=== What to work on ===
Check every line of the material for the word "purple". Copy those that have it.

=== Stored data ===
··········
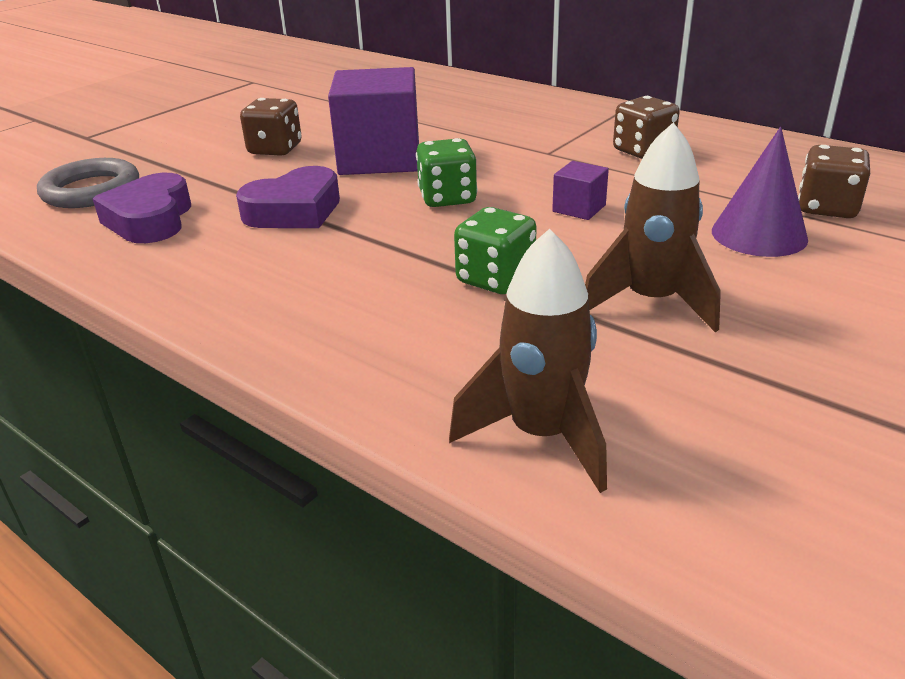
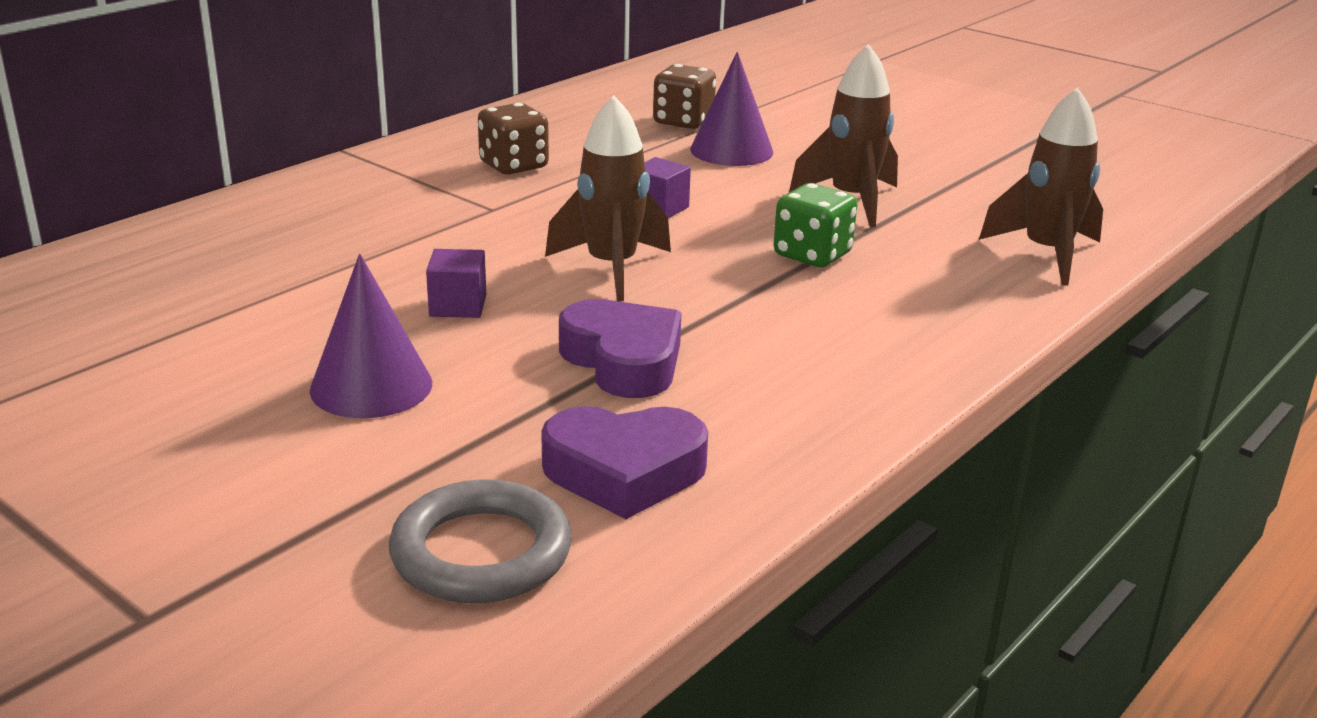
camera: 90 degrees left, 5 degrees down
(275, 149) = (371, 386): brown dice -> purple cone
(379, 158) = (458, 305): purple cube -> purple cube, size x0.44
(447, 198) = (612, 268): green dice -> brown rocket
··········
=== Exercise answer ===
(275, 149) = (371, 386): brown dice -> purple cone
(379, 158) = (458, 305): purple cube -> purple cube, size x0.44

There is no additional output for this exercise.